--- GOAL OF THE EXERCISE ---
When you copy the records, keep every word exact and leave the pictures out.

[Revision tracking records]
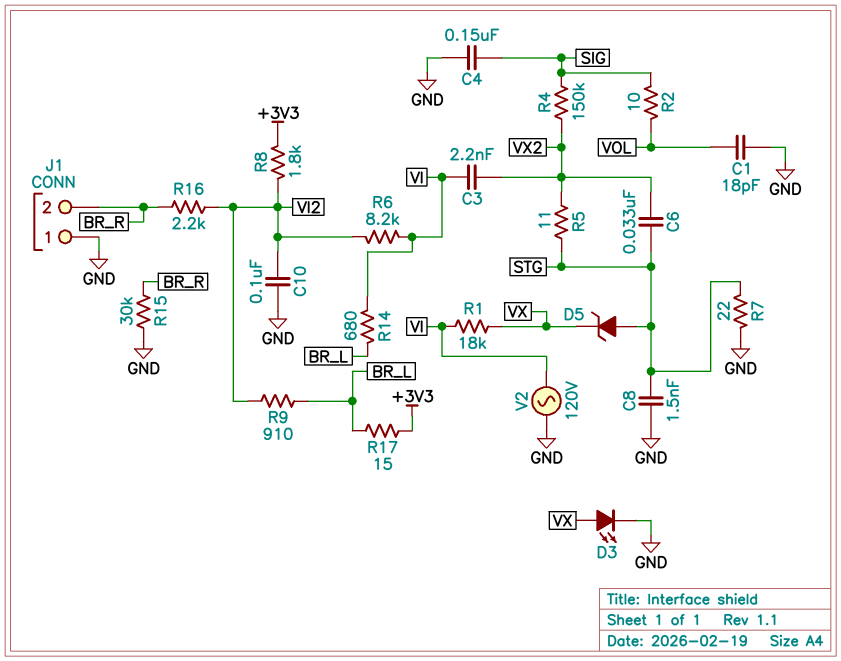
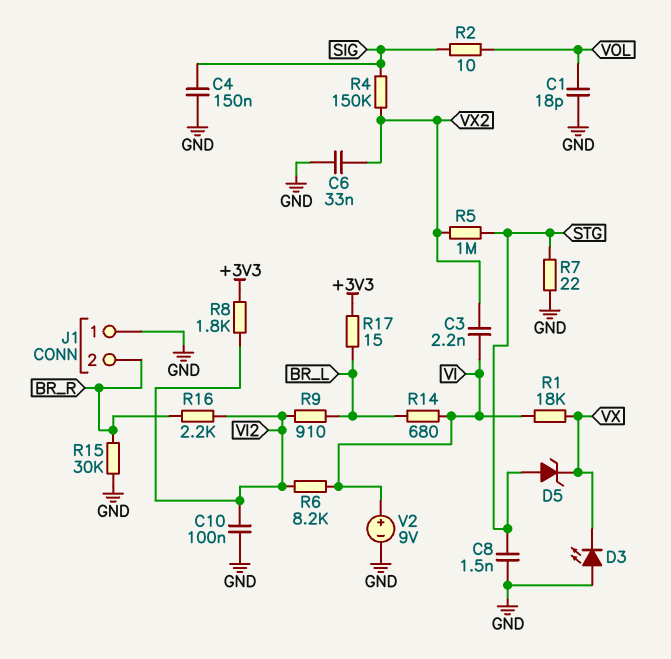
C6: 33nF (STG, VX2) -> 33nF (GND, VX2)
D3: LED (A VX, K GND) -> LED (A GND, K VX)
R5: 11 (STG, VX2) -> 1M (STG, VX2)
V2: AC 120V (GND, VI) -> 9V (plus VI, minus GND)

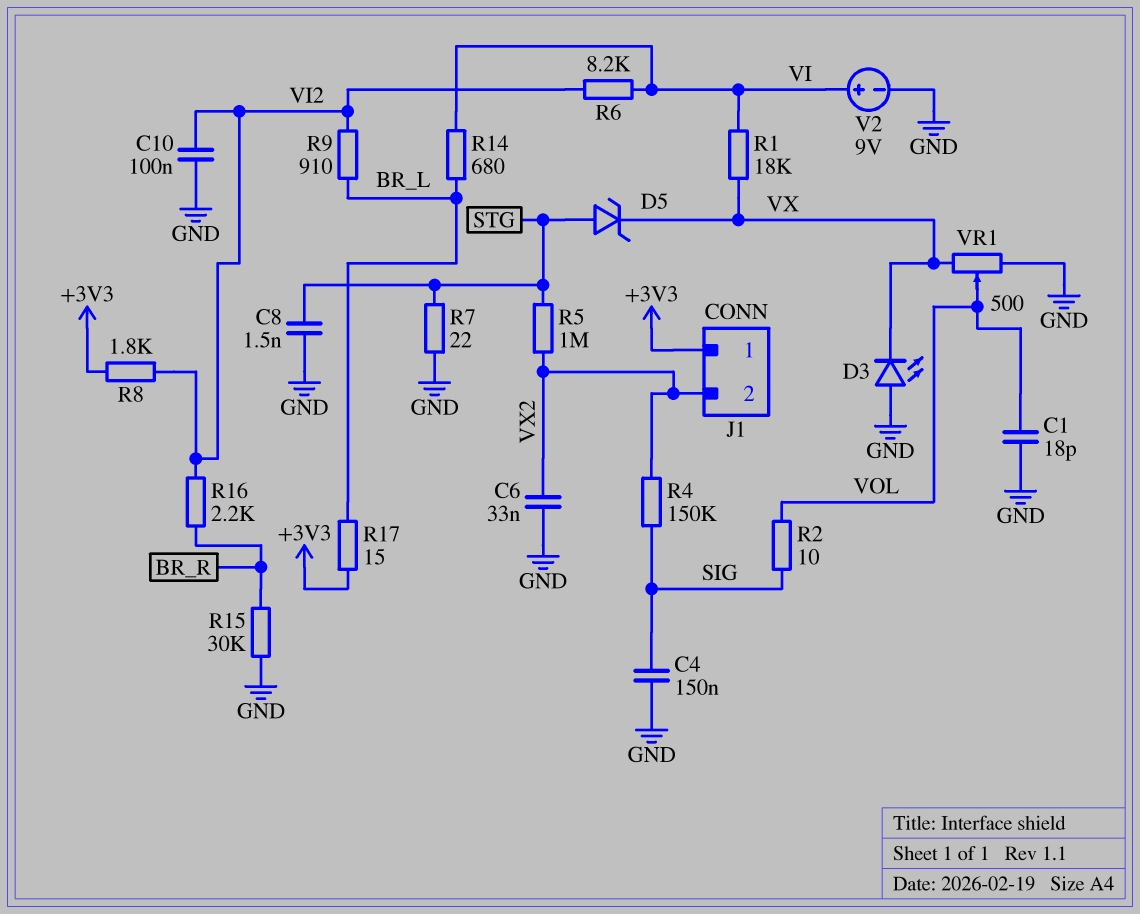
C3: 2.2nF (VI, VX2) -> none
J1 pin 1: GND -> +3V3
J1 pin 2: BR_R -> VX2
VR1: none -> 500 (GND, VX, wiper VOL)

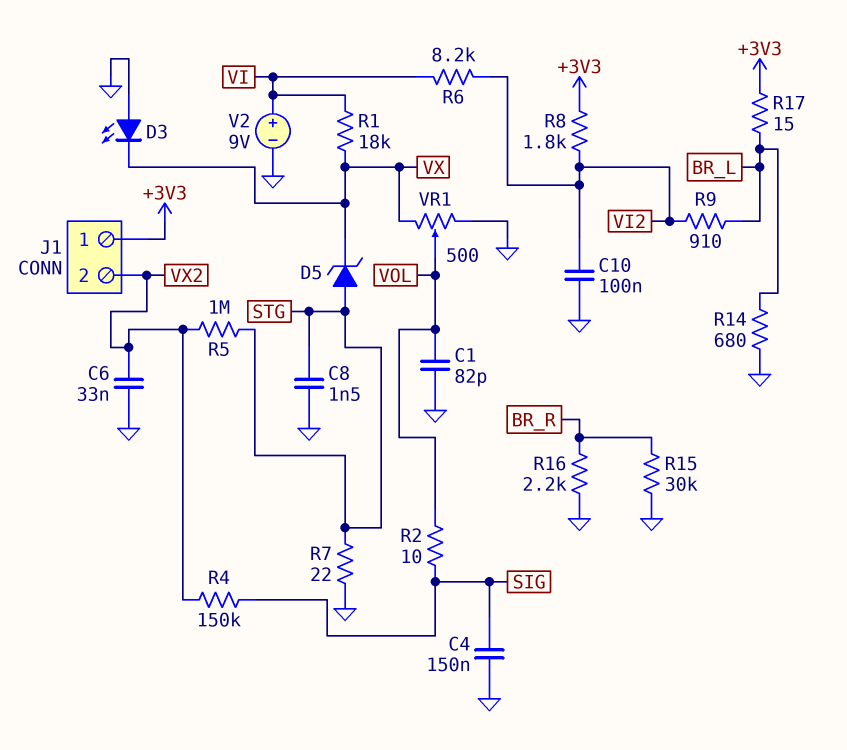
C1: 18pF (GND, VOL) -> 82pF (GND, VOL)
R14: 680 (BR_L, VI) -> 680 (BR_L, GND)
R16: 2.2k (BR_R, VI2) -> 2.2k (BR_R, GND)

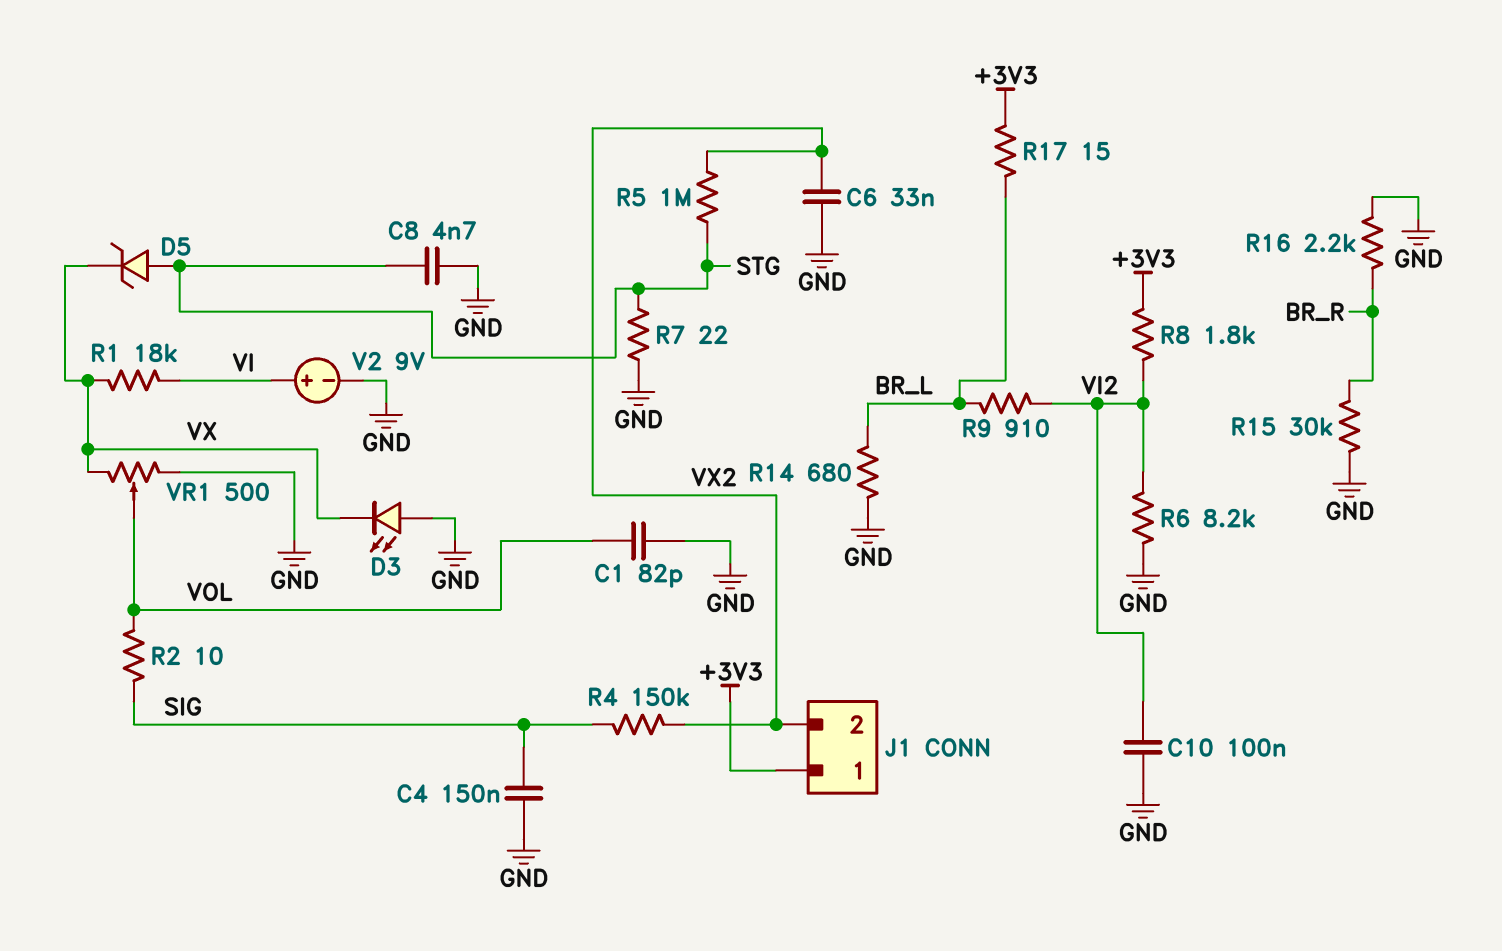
C8: 1.5nF (GND, STG) -> 4.7nF (GND, STG)
R6: 8.2k (VI, VI2) -> 8.2k (GND, VI2)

--- EXERCISE OUTPUT ---
C6: 33nF (STG, VX2) -> 33nF (GND, VX2)
D3: LED (A VX, K GND) -> LED (A GND, K VX)
R5: 11 (STG, VX2) -> 1M (STG, VX2)
V2: AC 120V (GND, VI) -> 9V (plus VI, minus GND)

C3: 2.2nF (VI, VX2) -> none
J1 pin 1: GND -> +3V3
J1 pin 2: BR_R -> VX2
VR1: none -> 500 (GND, VX, wiper VOL)

C1: 18pF (GND, VOL) -> 82pF (GND, VOL)
R14: 680 (BR_L, VI) -> 680 (BR_L, GND)
R16: 2.2k (BR_R, VI2) -> 2.2k (BR_R, GND)

C8: 1.5nF (GND, STG) -> 4.7nF (GND, STG)
R6: 8.2k (VI, VI2) -> 8.2k (GND, VI2)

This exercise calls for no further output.